Check every line below for the word "carcinoma" and copy each one that has it.

--- Start of SOURCE DATA ---

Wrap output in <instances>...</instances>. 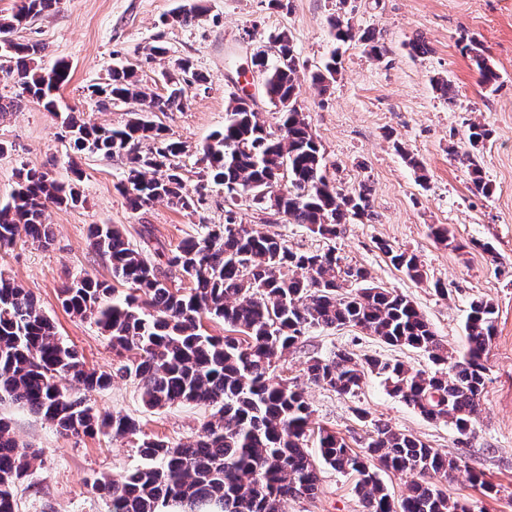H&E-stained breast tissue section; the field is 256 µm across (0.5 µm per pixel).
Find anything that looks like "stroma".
Listing matches in <instances>:
<instances>
[{"instance_id":"stroma-1","label":"stroma","mask_w":512,"mask_h":512,"mask_svg":"<svg viewBox=\"0 0 512 512\" xmlns=\"http://www.w3.org/2000/svg\"><path fill=\"white\" fill-rule=\"evenodd\" d=\"M185 0H59L48 13L21 28L20 39L45 47L42 63L65 60L70 80L61 88L64 106L84 113L92 123L121 127L140 111L141 102L102 106L88 95L89 86L106 81L112 67L132 69L143 91L162 95V73L170 60L190 58L208 78L207 89L189 88L183 106L157 114L169 137L181 141L180 158L187 192L203 189L206 203L189 215L159 201L134 213L116 185L124 169L120 156L74 152L61 120L42 105L26 100L17 110L0 114V206L13 193L20 169L47 172L59 181L79 179L83 204L49 207L47 221L54 240L49 246L19 237L0 250V273L33 292L61 338L87 367L112 368L113 354L90 320L66 310L60 290L85 275L111 280L109 263L90 244L96 224H114L148 259L171 252L182 241L201 236L203 224H220L226 209L239 221L261 225L295 251L334 250L344 262L364 268L371 283L406 295L449 348L466 344L465 319L473 299L495 307L497 333L485 366L487 379L482 412L466 442L441 421H431L387 393L379 379L368 377L354 396L306 385L314 426L338 433L353 449L369 434L355 408L410 433L439 453L463 465L443 486L451 499L466 502L472 512H512V0H285L284 8L268 0H200L203 15L192 26L168 23ZM338 15L356 30H375L380 57L370 56L360 42L342 48L336 81L319 93L310 75L332 47L327 20ZM287 31L303 64L300 104L316 134L326 175L344 191L367 186L373 219L341 225L324 239L298 224L267 223L266 215L245 198L227 199L222 187L207 183L201 148L223 128L233 82L258 94L250 58L267 49L269 34ZM424 41L427 51L411 55L409 40ZM479 41L488 62L499 72L496 91L485 90L466 50ZM163 44L168 53L152 56ZM450 80L456 90L447 102L434 86ZM491 130V140L476 160L492 188L490 195L472 192L464 156L471 122ZM422 164L408 165V157ZM447 225L456 247L439 244L430 227ZM388 243L415 253L422 281L409 279L379 248ZM447 295H440V288ZM347 349L359 355L397 359L413 369H430L422 352L389 346L357 327L315 330L296 350L286 353L277 371L303 378L313 354ZM96 408L135 417L144 435L189 442L200 433L212 410L203 405L146 409L134 382L114 381L89 393ZM14 435L38 450L30 481L18 488L17 512H110L108 498L94 492L95 475L120 476L140 464L129 440L108 436H63L41 417L17 405L0 403ZM483 473L495 495H484L467 479ZM285 512H364L354 479L324 470L316 497L288 501Z\"/></svg>"}]
</instances>
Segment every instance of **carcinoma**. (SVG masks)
I'll use <instances>...</instances> for the list:
<instances>
[{
  "instance_id": "obj_1",
  "label": "carcinoma",
  "mask_w": 512,
  "mask_h": 512,
  "mask_svg": "<svg viewBox=\"0 0 512 512\" xmlns=\"http://www.w3.org/2000/svg\"><path fill=\"white\" fill-rule=\"evenodd\" d=\"M56 4L20 0L10 16L0 18V33H15L22 22ZM201 17L202 8L190 3L171 20L191 25ZM328 24L334 47L311 74L324 92L336 82L341 45L355 39L373 56L382 52L375 32L358 35L339 16L329 17ZM268 42L277 53L261 51L253 68L261 77L262 98L278 114V133L268 130L252 96L230 92L224 128L202 147L206 179L224 187L231 200L246 196L285 223L302 224L332 239L349 219L373 218L368 189L344 193L326 179L320 143L298 103L301 64L293 40L281 31ZM466 49L481 83L496 86L499 75L481 44L472 40ZM43 50L18 39L0 43V65L8 64L16 74L22 93L47 111L59 112L57 91L69 82L70 67L63 60L49 69L40 67L37 58ZM190 69L189 60L176 61L164 73L167 94L149 98L132 70L114 68L92 94L103 105L139 100L148 112H171L186 97L184 74ZM192 78L200 86L205 83L198 73ZM60 117L74 150L125 157L119 189L130 210H145L164 199L190 214L203 208L204 193L184 191L178 158L185 145L167 138L144 113H135L120 128L98 126L72 110ZM490 137L486 125L468 126L472 190L483 195L490 188L474 154ZM145 142L153 143L147 152L141 150ZM80 202L74 184L21 169L11 201L0 206V249L11 246L21 232L50 245L47 207ZM91 245L109 261L112 282L76 278L60 297L67 310L93 320L106 336L115 357L112 370L86 368L77 351L57 336L36 297L0 275V400L21 405L61 434L135 440L142 465L118 479L102 475L91 483L110 499L112 512H283L288 501L317 494L323 468L355 478L365 512H470L438 486L460 469L457 460L363 409L356 410V418L370 425L371 433L359 452L334 431L313 430V409L303 389L276 369L277 361L310 331L358 327L391 346L422 351L435 370L413 371L397 360L340 349L311 357L307 381L353 395L366 374H374L420 415L446 422L466 437L480 413L483 357L495 334L490 300L470 302L468 346L457 352L407 296L370 283L363 268L341 265L332 250L293 251L254 224H207L200 238L179 245L163 266L151 262L112 224L93 226ZM381 250L410 279L423 278L417 255L388 244ZM174 271L191 287H171ZM347 282L355 289L343 293ZM205 318L224 322L225 334H209ZM116 378L136 381L148 409L203 404L213 409L212 419L193 442L143 437L136 419L101 413L78 393L106 389ZM35 458L36 452L0 418V512H15L17 488ZM390 470L408 479V493L399 501L380 478V472Z\"/></svg>"
}]
</instances>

--- End of SOURCE DATA ---

• [RESPONSE TO THIS EXERCISE]:
Segment every instance of **carcinoma**. (SVG masks)
  "label": "carcinoma",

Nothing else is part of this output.